TASK BRIEF – Your answer should consist only of the lines below from the one with "(97, 277) = (604, 459): orange" through the one with "(313, 513) = (400, 187): blue", copied exactly.

LISTED ENTRIES –
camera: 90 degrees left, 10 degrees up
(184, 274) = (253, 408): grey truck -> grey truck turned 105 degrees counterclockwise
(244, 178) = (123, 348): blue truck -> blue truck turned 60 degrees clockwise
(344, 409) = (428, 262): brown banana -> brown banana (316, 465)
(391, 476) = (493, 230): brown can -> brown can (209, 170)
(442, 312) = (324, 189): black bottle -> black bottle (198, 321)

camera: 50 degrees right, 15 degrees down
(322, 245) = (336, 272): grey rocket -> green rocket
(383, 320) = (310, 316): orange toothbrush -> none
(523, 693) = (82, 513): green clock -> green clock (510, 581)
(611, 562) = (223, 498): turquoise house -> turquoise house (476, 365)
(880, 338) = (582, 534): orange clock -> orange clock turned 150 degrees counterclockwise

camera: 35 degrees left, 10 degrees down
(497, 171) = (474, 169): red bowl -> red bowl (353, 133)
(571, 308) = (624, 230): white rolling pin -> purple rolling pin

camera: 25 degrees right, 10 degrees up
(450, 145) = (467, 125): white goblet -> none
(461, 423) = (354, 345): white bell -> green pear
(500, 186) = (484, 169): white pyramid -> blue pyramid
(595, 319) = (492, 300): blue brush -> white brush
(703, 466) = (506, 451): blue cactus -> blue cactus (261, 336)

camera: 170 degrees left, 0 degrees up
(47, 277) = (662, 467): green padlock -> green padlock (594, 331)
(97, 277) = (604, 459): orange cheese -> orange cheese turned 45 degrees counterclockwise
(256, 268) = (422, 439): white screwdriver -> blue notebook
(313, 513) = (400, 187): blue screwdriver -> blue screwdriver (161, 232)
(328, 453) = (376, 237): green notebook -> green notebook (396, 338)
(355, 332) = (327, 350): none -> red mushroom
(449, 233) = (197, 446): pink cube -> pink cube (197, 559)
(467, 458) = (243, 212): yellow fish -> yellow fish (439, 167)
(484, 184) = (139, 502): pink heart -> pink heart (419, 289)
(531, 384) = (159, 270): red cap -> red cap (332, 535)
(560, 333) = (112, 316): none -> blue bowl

SOLVED EXERCISE –
(97, 277) = (604, 459): orange cheese -> orange cheese turned 45 degrees counterclockwise
(256, 268) = (422, 439): white screwdriver -> blue notebook
(313, 513) = (400, 187): blue screwdriver -> blue screwdriver (161, 232)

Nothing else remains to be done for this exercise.